══ Data supplied ══

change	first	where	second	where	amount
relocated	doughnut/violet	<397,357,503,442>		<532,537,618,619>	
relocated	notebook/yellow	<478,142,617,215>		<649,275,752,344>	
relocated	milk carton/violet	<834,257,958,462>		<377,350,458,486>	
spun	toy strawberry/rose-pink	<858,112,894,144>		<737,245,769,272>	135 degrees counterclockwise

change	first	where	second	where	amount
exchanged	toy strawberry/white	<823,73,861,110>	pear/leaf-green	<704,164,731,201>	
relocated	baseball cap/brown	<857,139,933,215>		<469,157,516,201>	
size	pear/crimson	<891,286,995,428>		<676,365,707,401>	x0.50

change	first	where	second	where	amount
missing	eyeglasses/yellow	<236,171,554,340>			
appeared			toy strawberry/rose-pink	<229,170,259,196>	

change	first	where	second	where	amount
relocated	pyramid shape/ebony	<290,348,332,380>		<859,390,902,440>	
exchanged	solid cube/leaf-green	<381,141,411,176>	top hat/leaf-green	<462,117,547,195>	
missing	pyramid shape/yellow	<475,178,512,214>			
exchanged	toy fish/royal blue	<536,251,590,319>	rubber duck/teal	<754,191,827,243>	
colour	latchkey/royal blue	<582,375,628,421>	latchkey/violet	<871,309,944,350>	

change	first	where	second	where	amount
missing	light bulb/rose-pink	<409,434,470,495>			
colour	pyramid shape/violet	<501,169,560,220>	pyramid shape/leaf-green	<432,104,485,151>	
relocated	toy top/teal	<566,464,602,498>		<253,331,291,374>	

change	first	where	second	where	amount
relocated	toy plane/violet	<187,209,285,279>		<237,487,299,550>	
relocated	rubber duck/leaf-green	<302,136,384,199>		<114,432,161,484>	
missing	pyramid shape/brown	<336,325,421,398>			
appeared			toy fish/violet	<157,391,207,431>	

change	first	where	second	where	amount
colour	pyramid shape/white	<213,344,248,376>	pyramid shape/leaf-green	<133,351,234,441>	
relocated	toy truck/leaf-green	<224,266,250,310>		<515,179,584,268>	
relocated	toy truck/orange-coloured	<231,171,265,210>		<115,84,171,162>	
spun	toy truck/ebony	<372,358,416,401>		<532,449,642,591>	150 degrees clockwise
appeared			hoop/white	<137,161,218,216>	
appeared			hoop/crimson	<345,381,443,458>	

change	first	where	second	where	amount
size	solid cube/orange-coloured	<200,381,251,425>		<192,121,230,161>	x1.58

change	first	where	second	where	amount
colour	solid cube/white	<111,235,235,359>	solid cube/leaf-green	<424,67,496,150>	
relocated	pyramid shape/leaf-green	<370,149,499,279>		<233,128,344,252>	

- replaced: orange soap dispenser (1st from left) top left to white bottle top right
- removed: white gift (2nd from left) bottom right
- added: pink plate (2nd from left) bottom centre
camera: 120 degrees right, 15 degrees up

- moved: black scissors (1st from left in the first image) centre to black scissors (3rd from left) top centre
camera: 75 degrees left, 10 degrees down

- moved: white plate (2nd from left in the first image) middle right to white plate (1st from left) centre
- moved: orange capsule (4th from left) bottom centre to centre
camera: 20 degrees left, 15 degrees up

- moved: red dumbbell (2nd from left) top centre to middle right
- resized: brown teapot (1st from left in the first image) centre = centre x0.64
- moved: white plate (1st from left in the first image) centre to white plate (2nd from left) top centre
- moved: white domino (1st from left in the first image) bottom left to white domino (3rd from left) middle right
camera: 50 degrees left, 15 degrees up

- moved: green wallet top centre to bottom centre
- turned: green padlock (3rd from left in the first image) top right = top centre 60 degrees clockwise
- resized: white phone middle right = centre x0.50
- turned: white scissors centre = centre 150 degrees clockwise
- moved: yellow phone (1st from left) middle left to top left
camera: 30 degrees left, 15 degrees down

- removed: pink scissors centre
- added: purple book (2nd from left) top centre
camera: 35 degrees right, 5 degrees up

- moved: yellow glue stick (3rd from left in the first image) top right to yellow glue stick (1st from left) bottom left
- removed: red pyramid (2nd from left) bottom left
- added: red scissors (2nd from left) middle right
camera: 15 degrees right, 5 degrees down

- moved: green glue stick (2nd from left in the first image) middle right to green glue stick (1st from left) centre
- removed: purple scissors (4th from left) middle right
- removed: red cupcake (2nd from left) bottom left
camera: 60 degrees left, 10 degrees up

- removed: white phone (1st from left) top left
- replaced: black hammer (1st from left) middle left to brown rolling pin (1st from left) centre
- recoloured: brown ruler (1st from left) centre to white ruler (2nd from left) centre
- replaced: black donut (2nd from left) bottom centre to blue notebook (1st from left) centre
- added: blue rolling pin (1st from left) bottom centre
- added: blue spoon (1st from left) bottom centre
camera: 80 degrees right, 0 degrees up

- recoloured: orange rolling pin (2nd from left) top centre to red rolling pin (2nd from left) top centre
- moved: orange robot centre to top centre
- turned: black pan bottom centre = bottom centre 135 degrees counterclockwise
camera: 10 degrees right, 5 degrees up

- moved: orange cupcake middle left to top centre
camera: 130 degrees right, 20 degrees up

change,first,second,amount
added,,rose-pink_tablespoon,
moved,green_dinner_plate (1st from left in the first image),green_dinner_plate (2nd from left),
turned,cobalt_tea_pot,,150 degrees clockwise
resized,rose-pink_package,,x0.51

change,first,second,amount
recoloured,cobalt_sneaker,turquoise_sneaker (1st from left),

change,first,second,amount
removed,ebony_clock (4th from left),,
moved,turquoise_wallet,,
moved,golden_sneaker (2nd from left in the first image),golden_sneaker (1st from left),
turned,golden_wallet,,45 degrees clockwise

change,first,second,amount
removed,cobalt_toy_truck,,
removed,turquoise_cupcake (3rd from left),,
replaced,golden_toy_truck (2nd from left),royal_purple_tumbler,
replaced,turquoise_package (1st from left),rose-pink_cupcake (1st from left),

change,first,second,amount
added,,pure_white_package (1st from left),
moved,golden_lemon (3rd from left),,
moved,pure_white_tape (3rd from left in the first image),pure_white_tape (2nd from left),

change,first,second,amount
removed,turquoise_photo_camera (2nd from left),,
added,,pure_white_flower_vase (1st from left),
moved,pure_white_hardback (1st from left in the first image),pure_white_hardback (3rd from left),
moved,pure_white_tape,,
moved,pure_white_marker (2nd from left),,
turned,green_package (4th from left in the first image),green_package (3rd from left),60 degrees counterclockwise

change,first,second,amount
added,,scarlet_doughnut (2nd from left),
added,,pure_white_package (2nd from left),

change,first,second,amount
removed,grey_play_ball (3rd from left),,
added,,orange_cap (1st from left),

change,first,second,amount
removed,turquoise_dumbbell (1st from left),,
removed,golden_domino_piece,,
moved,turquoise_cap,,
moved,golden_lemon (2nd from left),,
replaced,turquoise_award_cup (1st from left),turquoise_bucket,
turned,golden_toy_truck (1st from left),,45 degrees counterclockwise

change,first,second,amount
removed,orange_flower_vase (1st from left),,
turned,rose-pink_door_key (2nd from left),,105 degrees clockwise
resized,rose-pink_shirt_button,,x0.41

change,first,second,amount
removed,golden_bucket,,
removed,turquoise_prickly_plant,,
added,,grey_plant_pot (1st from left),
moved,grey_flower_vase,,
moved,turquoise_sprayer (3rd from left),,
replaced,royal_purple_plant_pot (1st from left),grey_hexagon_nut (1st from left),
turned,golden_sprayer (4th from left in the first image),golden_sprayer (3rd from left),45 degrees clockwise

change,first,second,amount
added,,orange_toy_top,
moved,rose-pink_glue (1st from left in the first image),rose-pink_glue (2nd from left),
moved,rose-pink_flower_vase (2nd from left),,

═══

Aim of the task: An exact copy of the lines above, from the one containing "- replaced: orange" through the one containing "- added: pink", is the whole of the answer.

Exercise result:
- replaced: orange soap dispenser (1st from left) top left to white bottle top right
- removed: white gift (2nd from left) bottom right
- added: pink plate (2nd from left) bottom centre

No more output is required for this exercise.